● Records supplied:
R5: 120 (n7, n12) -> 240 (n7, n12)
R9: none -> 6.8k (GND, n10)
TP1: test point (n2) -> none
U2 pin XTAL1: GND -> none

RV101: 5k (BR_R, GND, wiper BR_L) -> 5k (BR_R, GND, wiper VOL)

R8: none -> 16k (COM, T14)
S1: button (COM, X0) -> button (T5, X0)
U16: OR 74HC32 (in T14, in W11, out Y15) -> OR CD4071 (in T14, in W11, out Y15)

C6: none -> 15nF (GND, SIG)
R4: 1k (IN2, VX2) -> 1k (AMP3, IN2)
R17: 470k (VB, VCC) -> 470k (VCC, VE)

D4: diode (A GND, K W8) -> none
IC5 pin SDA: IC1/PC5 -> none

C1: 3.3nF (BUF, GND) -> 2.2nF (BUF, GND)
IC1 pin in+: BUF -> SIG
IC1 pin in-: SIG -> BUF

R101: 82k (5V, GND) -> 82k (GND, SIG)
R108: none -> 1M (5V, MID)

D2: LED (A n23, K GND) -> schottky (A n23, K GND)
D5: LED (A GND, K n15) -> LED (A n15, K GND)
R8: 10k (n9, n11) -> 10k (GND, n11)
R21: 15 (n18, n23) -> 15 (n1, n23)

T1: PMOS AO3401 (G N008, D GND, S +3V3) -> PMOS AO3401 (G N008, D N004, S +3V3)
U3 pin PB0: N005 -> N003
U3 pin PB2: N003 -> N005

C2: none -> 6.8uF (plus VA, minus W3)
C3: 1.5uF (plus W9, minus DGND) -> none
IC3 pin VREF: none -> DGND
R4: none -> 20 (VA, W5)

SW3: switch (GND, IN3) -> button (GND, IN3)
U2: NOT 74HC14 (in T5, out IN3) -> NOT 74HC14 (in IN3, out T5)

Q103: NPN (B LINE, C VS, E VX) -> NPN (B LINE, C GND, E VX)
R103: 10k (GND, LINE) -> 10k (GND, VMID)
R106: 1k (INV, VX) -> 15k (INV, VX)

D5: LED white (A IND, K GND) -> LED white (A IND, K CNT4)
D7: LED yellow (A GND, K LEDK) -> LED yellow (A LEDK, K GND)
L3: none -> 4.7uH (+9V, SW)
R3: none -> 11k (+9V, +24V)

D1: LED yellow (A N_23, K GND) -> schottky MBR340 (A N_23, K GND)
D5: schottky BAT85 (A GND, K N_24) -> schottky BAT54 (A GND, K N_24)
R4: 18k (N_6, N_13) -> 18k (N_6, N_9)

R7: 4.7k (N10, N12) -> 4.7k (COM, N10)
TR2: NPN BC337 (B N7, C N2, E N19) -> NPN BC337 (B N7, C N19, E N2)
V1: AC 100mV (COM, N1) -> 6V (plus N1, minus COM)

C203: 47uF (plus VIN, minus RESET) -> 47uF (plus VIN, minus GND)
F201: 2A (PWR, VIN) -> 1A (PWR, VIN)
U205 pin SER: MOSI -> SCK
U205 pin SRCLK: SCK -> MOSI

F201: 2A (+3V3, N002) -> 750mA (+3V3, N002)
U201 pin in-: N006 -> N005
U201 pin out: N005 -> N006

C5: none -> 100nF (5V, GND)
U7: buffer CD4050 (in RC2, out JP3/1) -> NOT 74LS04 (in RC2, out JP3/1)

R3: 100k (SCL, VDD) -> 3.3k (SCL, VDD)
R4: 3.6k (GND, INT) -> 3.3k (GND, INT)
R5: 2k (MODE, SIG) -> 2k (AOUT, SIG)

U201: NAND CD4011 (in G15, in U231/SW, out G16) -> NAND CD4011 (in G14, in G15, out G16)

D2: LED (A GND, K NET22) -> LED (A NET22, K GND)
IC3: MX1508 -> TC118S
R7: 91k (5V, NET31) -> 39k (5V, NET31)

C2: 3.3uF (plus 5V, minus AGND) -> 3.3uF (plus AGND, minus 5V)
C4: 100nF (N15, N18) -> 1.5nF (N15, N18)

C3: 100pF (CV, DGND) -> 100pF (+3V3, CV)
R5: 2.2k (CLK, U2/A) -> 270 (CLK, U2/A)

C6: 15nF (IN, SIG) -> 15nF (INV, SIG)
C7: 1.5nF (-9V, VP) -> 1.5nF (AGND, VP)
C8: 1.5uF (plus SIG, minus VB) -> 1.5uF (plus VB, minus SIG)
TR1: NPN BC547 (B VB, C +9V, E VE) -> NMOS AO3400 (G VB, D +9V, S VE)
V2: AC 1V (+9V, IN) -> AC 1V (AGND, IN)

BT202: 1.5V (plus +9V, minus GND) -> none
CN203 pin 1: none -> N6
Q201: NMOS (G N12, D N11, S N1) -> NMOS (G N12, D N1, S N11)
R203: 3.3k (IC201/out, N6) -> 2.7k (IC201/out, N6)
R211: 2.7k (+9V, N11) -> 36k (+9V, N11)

● Directions:
Looking at the listing above, which lines hold "MOSI"? Copy every such line.

● Output for this task:
U205 pin SER: MOSI -> SCK
U205 pin SRCLK: SCK -> MOSI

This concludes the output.